● **PROBLEM DESCRIPTION**: Beginning with the line where "tan cone A10 level 1 -> tan cone B7 level 2" appears, restate each line word for word until the data ends. Pictures do not go in.

AVAILABLE RECORDS START

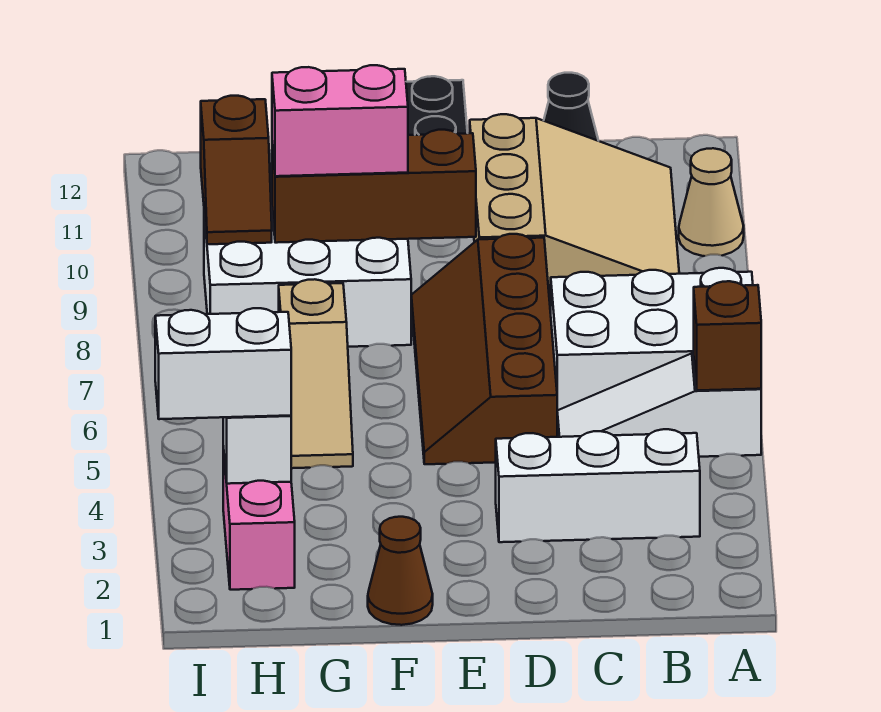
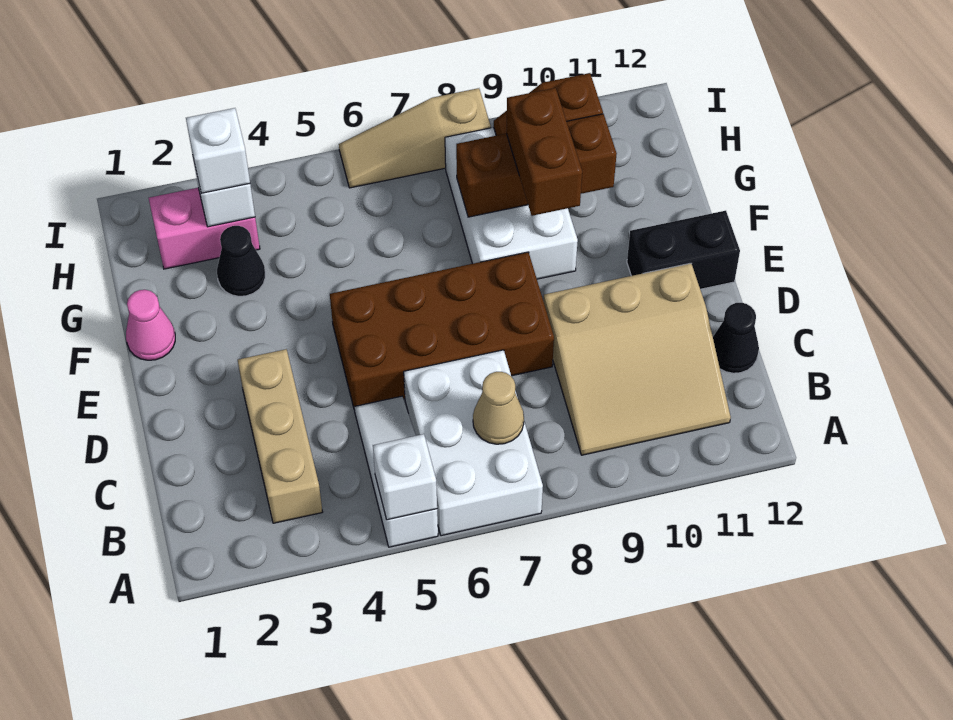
brown brick A5 level 2 -> white brick A5 level 2
tan cone A10 level 1 -> tan cone B7 level 2
white brick B3:D3 level 1 -> tan brick B3:D3 level 1
brown slope D5:E8 level 1 top D -> brown brick D5:E8 level 1
brown brick E9:G9 level 2 -> brown brick G8:G10 level 2
brown cone F1 level 1 -> pink cone F1 level 1
pink brick F9:G9 level 3 -> brown brick F9:G9 level 3
none -> black cone G3 level 1
tan slope G5:G7 level 1 top 7 -> tan slope I6:I8 level 1 top 8
white brick H3:I3 level 3 -> white brick H3 level 3

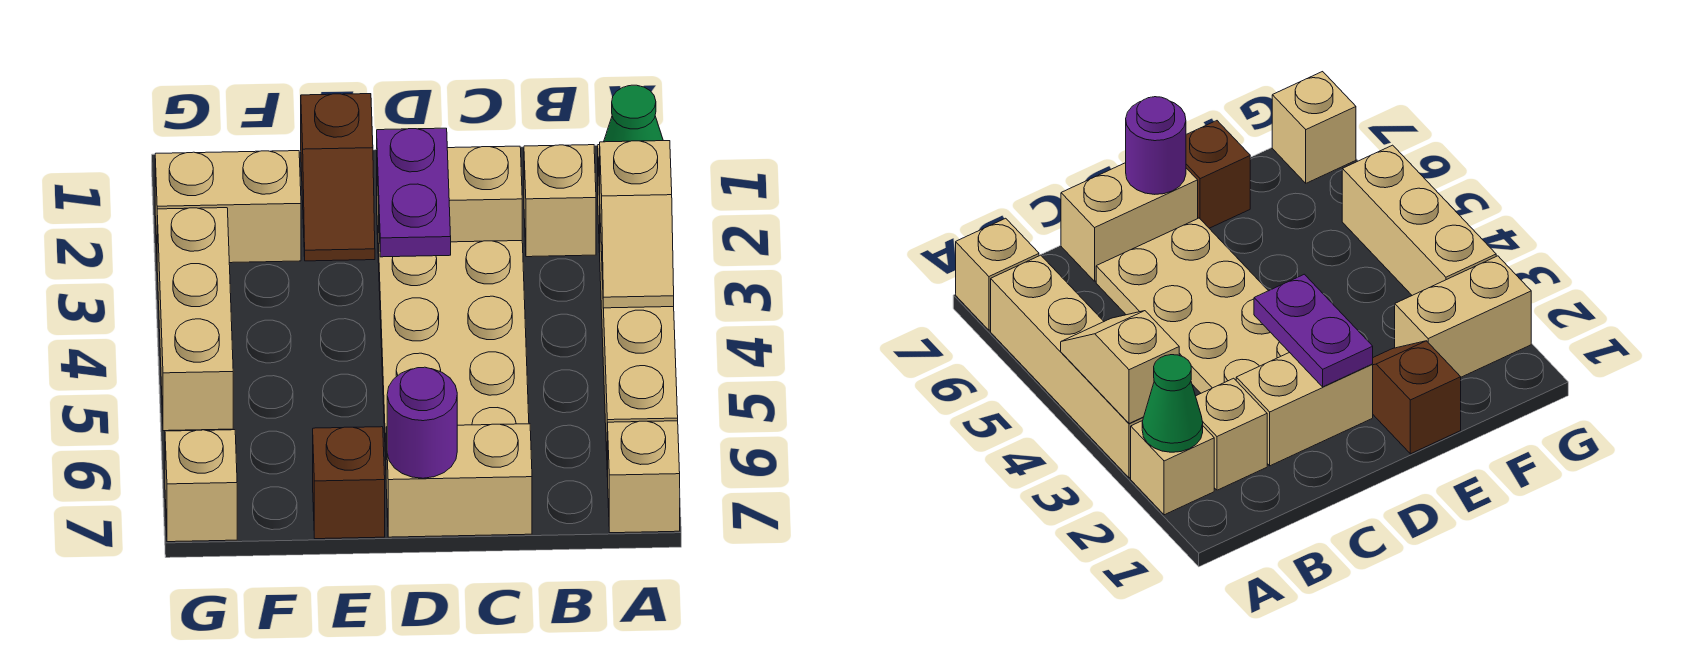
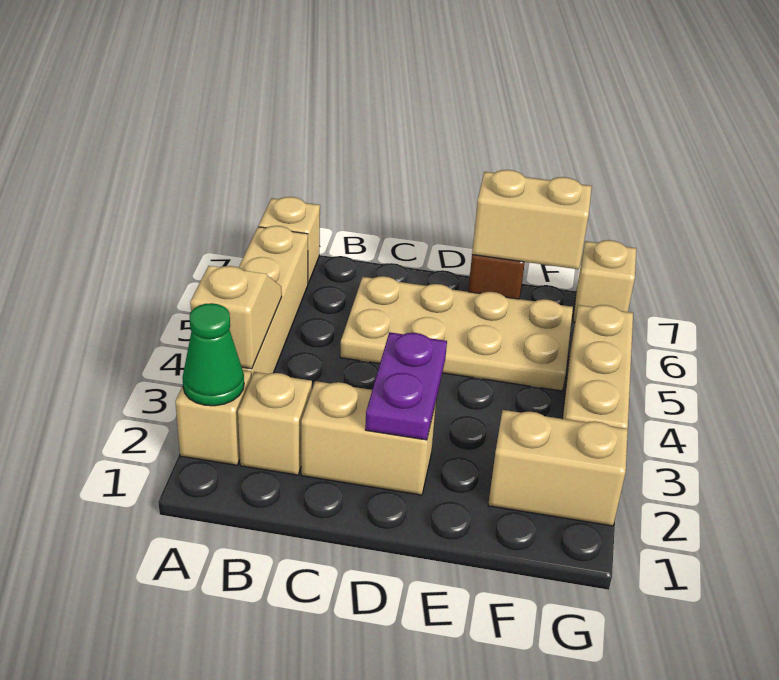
tan plate C3:D6 level 1 -> tan plate C5:F6 level 1
tan brick C7:D7 level 1 -> tan brick E7:F7 level 2
purple round brick D7 level 2 -> none
brown slope E1:E2 level 1 top 1 -> none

AVAILABLE RECORDS END

● **WORKED SOLUTION**:
tan cone A10 level 1 -> tan cone B7 level 2
white brick B3:D3 level 1 -> tan brick B3:D3 level 1
brown slope D5:E8 level 1 top D -> brown brick D5:E8 level 1
brown brick E9:G9 level 2 -> brown brick G8:G10 level 2
brown cone F1 level 1 -> pink cone F1 level 1
pink brick F9:G9 level 3 -> brown brick F9:G9 level 3
none -> black cone G3 level 1
tan slope G5:G7 level 1 top 7 -> tan slope I6:I8 level 1 top 8
white brick H3:I3 level 3 -> white brick H3 level 3

tan plate C3:D6 level 1 -> tan plate C5:F6 level 1
tan brick C7:D7 level 1 -> tan brick E7:F7 level 2
purple round brick D7 level 2 -> none
brown slope E1:E2 level 1 top 1 -> none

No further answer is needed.